Task description: Each record that follows is to be reproduced verbatim.

(Source information begins)

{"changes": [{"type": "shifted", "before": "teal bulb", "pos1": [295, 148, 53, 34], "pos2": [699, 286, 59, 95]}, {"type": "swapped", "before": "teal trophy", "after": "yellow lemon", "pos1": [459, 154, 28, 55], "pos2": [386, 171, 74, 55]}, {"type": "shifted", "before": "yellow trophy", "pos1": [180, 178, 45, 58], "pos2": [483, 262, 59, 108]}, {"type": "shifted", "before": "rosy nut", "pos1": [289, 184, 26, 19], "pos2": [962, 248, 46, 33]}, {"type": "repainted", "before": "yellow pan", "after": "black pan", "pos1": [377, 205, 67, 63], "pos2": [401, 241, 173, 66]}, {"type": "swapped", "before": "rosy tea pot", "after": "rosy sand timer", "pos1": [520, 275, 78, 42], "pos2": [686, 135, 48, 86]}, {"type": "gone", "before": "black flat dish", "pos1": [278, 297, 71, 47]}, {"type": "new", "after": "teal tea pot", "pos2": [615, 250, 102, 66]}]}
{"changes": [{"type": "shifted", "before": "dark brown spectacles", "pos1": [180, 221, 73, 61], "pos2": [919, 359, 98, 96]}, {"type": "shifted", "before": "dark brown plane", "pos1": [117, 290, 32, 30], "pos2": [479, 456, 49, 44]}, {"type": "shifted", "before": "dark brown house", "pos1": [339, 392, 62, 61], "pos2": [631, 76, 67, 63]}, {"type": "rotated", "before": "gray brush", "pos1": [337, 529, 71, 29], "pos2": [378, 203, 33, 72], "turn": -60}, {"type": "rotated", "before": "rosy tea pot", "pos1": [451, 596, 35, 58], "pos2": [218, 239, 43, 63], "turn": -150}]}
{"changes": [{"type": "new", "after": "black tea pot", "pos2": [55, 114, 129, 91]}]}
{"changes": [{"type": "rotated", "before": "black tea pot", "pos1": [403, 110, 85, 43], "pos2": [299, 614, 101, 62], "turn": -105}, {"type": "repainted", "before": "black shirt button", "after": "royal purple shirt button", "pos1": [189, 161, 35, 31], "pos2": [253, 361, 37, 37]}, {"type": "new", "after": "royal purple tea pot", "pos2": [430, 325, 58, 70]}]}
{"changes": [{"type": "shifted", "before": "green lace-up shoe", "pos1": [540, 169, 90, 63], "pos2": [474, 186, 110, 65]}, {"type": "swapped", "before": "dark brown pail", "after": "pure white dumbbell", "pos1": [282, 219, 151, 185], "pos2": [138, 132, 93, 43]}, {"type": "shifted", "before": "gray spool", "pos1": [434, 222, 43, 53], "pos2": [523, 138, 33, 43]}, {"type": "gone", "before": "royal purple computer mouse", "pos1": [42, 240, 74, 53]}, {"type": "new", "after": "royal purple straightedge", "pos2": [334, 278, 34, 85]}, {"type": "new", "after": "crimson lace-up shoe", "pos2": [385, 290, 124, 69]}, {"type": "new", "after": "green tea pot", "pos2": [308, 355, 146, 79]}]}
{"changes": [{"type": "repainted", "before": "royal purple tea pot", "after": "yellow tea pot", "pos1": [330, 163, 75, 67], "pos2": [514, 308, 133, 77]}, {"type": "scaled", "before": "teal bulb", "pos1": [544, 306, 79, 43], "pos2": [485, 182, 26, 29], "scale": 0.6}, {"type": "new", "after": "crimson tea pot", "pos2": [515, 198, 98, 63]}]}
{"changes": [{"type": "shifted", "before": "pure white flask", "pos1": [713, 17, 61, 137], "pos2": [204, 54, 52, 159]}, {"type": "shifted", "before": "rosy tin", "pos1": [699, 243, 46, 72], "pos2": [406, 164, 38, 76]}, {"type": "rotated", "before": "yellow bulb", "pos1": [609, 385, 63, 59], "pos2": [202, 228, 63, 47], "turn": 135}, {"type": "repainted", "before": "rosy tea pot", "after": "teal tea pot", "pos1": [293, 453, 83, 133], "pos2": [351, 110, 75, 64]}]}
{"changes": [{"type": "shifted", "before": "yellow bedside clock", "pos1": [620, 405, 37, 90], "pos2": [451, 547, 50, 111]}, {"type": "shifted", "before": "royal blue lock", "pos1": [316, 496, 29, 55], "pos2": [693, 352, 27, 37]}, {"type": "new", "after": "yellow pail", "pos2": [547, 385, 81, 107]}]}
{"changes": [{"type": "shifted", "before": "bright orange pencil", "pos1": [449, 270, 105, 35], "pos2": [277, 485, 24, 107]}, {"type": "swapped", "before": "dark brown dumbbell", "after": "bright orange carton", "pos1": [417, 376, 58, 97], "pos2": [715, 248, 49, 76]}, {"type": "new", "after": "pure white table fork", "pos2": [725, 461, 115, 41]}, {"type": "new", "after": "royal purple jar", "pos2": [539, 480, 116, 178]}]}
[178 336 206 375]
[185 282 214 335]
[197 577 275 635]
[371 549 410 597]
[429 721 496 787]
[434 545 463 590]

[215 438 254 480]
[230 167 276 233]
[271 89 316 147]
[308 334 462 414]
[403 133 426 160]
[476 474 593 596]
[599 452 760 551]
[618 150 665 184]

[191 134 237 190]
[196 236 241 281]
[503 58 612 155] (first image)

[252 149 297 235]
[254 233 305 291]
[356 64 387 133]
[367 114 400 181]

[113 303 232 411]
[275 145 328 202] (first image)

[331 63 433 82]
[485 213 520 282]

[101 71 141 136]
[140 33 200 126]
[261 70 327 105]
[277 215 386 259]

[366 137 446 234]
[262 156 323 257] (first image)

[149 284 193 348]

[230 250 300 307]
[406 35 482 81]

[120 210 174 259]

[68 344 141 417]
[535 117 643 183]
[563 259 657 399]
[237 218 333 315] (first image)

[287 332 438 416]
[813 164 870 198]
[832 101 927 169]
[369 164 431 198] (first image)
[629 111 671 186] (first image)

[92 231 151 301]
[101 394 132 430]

(Source information ends)

Answer to this problem:
{"changes": [{"type": "shifted", "before": "teal bulb", "pos1": [295, 148, 53, 34], "pos2": [699, 286, 59, 95]}, {"type": "swapped", "before": "teal trophy", "after": "yellow lemon", "pos1": [459, 154, 28, 55], "pos2": [386, 171, 74, 55]}, {"type": "shifted", "before": "yellow trophy", "pos1": [180, 178, 45, 58], "pos2": [483, 262, 59, 108]}, {"type": "shifted", "before": "rosy nut", "pos1": [289, 184, 26, 19], "pos2": [962, 248, 46, 33]}, {"type": "repainted", "before": "yellow pan", "after": "black pan", "pos1": [377, 205, 67, 63], "pos2": [401, 241, 173, 66]}, {"type": "swapped", "before": "rosy tea pot", "after": "rosy sand timer", "pos1": [520, 275, 78, 42], "pos2": [686, 135, 48, 86]}, {"type": "gone", "before": "black flat dish", "pos1": [278, 297, 71, 47]}, {"type": "new", "after": "teal tea pot", "pos2": [615, 250, 102, 66]}]}
{"changes": [{"type": "shifted", "before": "dark brown spectacles", "pos1": [180, 221, 73, 61], "pos2": [919, 359, 98, 96]}, {"type": "shifted", "before": "dark brown plane", "pos1": [117, 290, 32, 30], "pos2": [479, 456, 49, 44]}, {"type": "shifted", "before": "dark brown house", "pos1": [339, 392, 62, 61], "pos2": [631, 76, 67, 63]}, {"type": "rotated", "before": "gray brush", "pos1": [337, 529, 71, 29], "pos2": [378, 203, 33, 72], "turn": -60}, {"type": "rotated", "before": "rosy tea pot", "pos1": [451, 596, 35, 58], "pos2": [218, 239, 43, 63], "turn": -150}]}
{"changes": [{"type": "new", "after": "black tea pot", "pos2": [55, 114, 129, 91]}]}
{"changes": [{"type": "rotated", "before": "black tea pot", "pos1": [403, 110, 85, 43], "pos2": [299, 614, 101, 62], "turn": -105}, {"type": "repainted", "before": "black shirt button", "after": "royal purple shirt button", "pos1": [189, 161, 35, 31], "pos2": [253, 361, 37, 37]}, {"type": "new", "after": "royal purple tea pot", "pos2": [430, 325, 58, 70]}]}
{"changes": [{"type": "shifted", "before": "green lace-up shoe", "pos1": [540, 169, 90, 63], "pos2": [474, 186, 110, 65]}, {"type": "swapped", "before": "dark brown pail", "after": "pure white dumbbell", "pos1": [282, 219, 151, 185], "pos2": [138, 132, 93, 43]}, {"type": "shifted", "before": "gray spool", "pos1": [434, 222, 43, 53], "pos2": [523, 138, 33, 43]}, {"type": "gone", "before": "royal purple computer mouse", "pos1": [42, 240, 74, 53]}, {"type": "new", "after": "royal purple straightedge", "pos2": [334, 278, 34, 85]}, {"type": "new", "after": "crimson lace-up shoe", "pos2": [385, 290, 124, 69]}, {"type": "new", "after": "green tea pot", "pos2": [308, 355, 146, 79]}]}
{"changes": [{"type": "repainted", "before": "royal purple tea pot", "after": "yellow tea pot", "pos1": [330, 163, 75, 67], "pos2": [514, 308, 133, 77]}, {"type": "scaled", "before": "teal bulb", "pos1": [544, 306, 79, 43], "pos2": [485, 182, 26, 29], "scale": 0.6}, {"type": "new", "after": "crimson tea pot", "pos2": [515, 198, 98, 63]}]}
{"changes": [{"type": "shifted", "before": "pure white flask", "pos1": [713, 17, 61, 137], "pos2": [204, 54, 52, 159]}, {"type": "shifted", "before": "rosy tin", "pos1": [699, 243, 46, 72], "pos2": [406, 164, 38, 76]}, {"type": "rotated", "before": "yellow bulb", "pos1": [609, 385, 63, 59], "pos2": [202, 228, 63, 47], "turn": 135}, {"type": "repainted", "before": "rosy tea pot", "after": "teal tea pot", "pos1": [293, 453, 83, 133], "pos2": [351, 110, 75, 64]}]}
{"changes": [{"type": "shifted", "before": "yellow bedside clock", "pos1": [620, 405, 37, 90], "pos2": [451, 547, 50, 111]}, {"type": "shifted", "before": "royal blue lock", "pos1": [316, 496, 29, 55], "pos2": [693, 352, 27, 37]}, {"type": "new", "after": "yellow pail", "pos2": [547, 385, 81, 107]}]}
{"changes": [{"type": "shifted", "before": "bright orange pencil", "pos1": [449, 270, 105, 35], "pos2": [277, 485, 24, 107]}, {"type": "swapped", "before": "dark brown dumbbell", "after": "bright orange carton", "pos1": [417, 376, 58, 97], "pos2": [715, 248, 49, 76]}, {"type": "new", "after": "pure white table fork", "pos2": [725, 461, 115, 41]}, {"type": "new", "after": "royal purple jar", "pos2": [539, 480, 116, 178]}]}
[178 336 206 375]
[185 282 214 335]
[197 577 275 635]
[371 549 410 597]
[429 721 496 787]
[434 545 463 590]

[215 438 254 480]
[230 167 276 233]
[271 89 316 147]
[308 334 462 414]
[403 133 426 160]
[476 474 593 596]
[599 452 760 551]
[618 150 665 184]

[191 134 237 190]
[196 236 241 281]
[503 58 612 155] (first image)

[252 149 297 235]
[254 233 305 291]
[356 64 387 133]
[367 114 400 181]

[113 303 232 411]
[275 145 328 202] (first image)

[331 63 433 82]
[485 213 520 282]

[101 71 141 136]
[140 33 200 126]
[261 70 327 105]
[277 215 386 259]

[366 137 446 234]
[262 156 323 257] (first image)

[149 284 193 348]

[230 250 300 307]
[406 35 482 81]

[120 210 174 259]

[68 344 141 417]
[535 117 643 183]
[563 259 657 399]
[237 218 333 315] (first image)

[287 332 438 416]
[813 164 870 198]
[832 101 927 169]
[369 164 431 198] (first image)
[629 111 671 186] (first image)

[92 231 151 301]
[101 394 132 430]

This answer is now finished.